### WHAT YOU ARE ASKED TO DO
Retype, without any change, the line that contains "R10: 470 (GND, VE) -> 100 (GND, VE)" and every line that follows it to the end of the entries, and nothing else.

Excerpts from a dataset

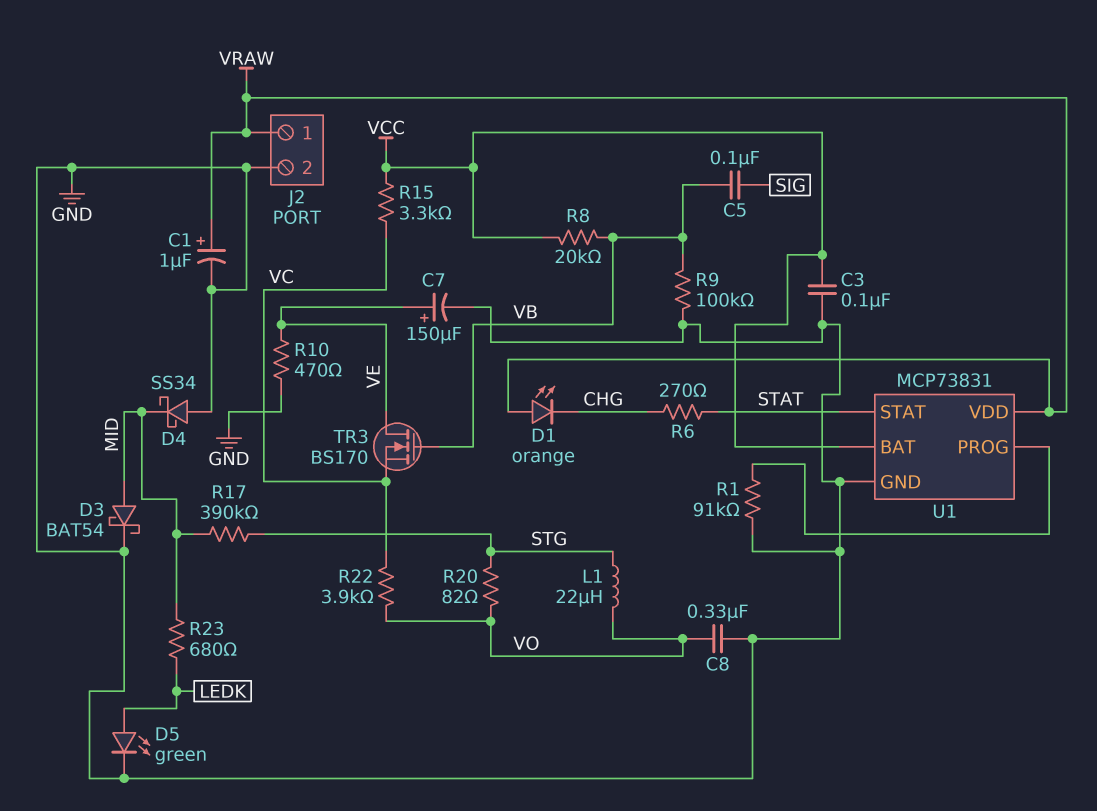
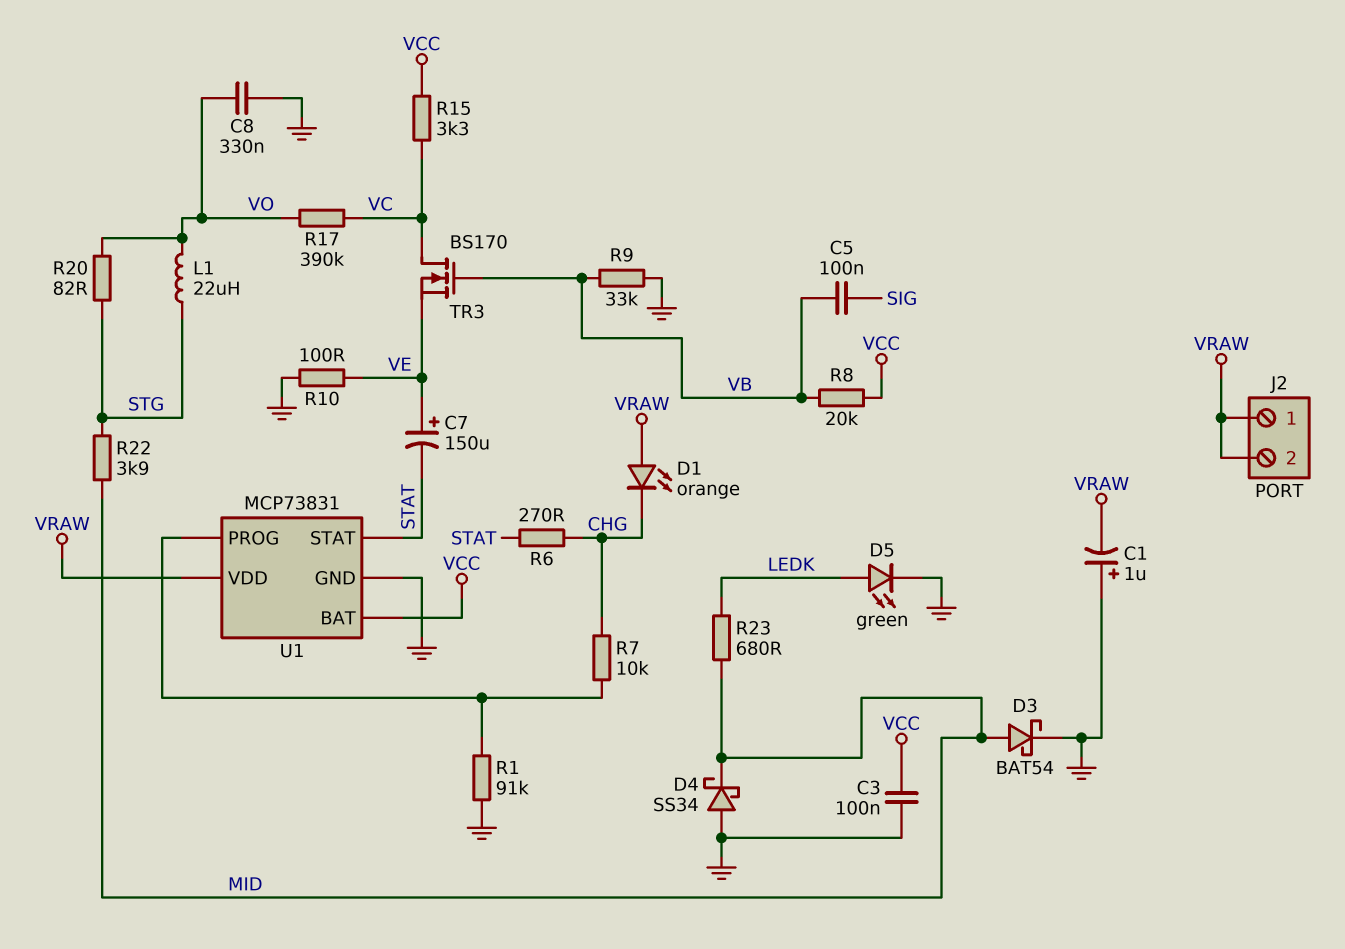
C1: 1uF (plus VRAW, minus GND) -> 1uF (plus GND, minus VRAW)
C7: 150uF (plus VE, minus GND) -> 150uF (plus VE, minus STAT)
J2 pin 2: GND -> VRAW
R7: none -> 10k (CHG, U1/PROG)
R9: 100k (GND, VB) -> 33k (GND, VB)
R10: 470 (GND, VE) -> 100 (GND, VE)
R17: 390k (MID, STG) -> 390k (VC, VO)
R22: 3.9k (VC, VO) -> 3.9k (MID, STG)
TR3: NMOS BS170 (G VB, D VE, S VC) -> NMOS BS170 (G VB, D VC, S VE)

### RESPONSE
R10: 470 (GND, VE) -> 100 (GND, VE)
R17: 390k (MID, STG) -> 390k (VC, VO)
R22: 3.9k (VC, VO) -> 3.9k (MID, STG)
TR3: NMOS BS170 (G VB, D VE, S VC) -> NMOS BS170 (G VB, D VC, S VE)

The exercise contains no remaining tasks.